### Aim of the task
Give every entry again, unchanged, and leave its images out.

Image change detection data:
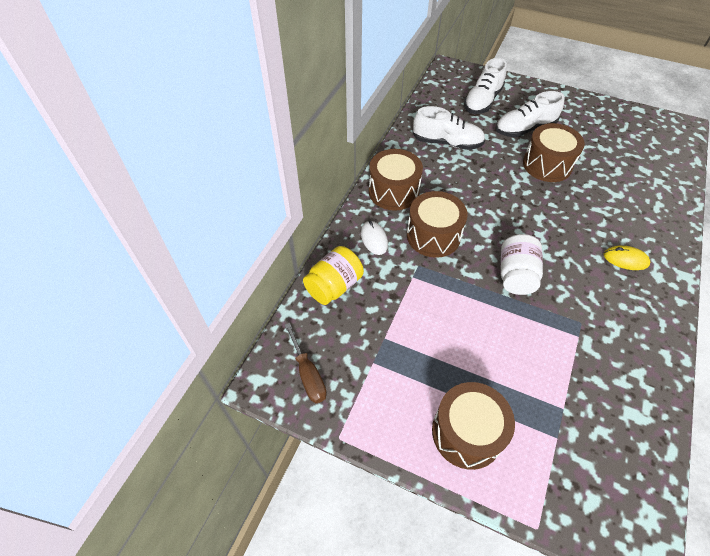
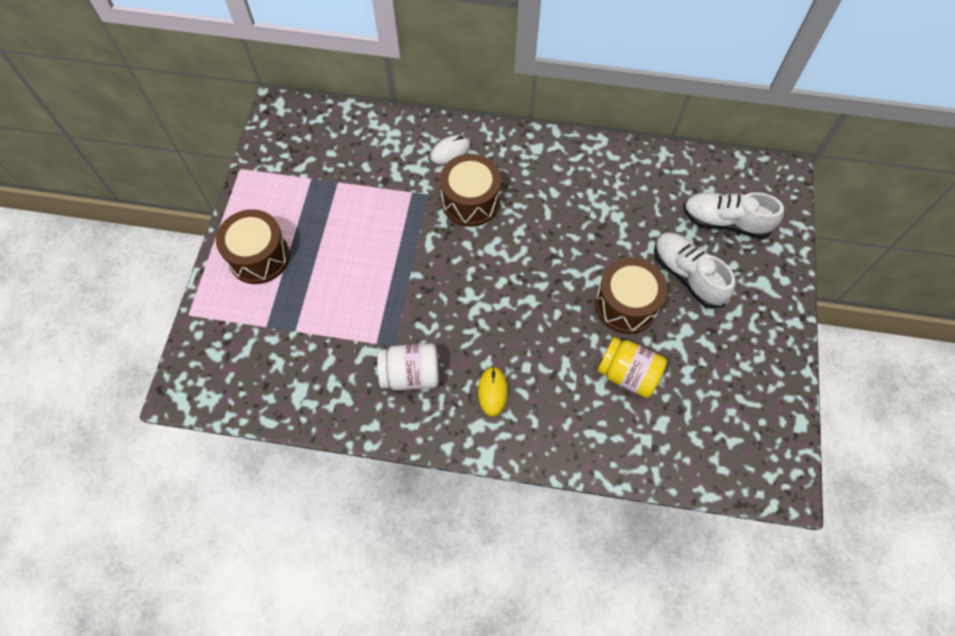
camera: 75 degrees right, 10 degrees up
(308, 374) = (291, 135): brown screwdriver -> none
(334, 286) = (384, 132): yellow jar -> yellow jar (628, 374)
(393, 191) = (523, 155): brown drum -> none
(447, 143) = (624, 193): white shoe -> none
(516, 275) = (439, 282): white jar -> white jar (411, 375)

### Task output
camera: 75 degrees right, 10 degrees up
(308, 374) = (291, 135): brown screwdriver -> none
(334, 286) = (384, 132): yellow jar -> yellow jar (628, 374)
(393, 191) = (523, 155): brown drum -> none
(447, 143) = (624, 193): white shoe -> none
(516, 275) = (439, 282): white jar -> white jar (411, 375)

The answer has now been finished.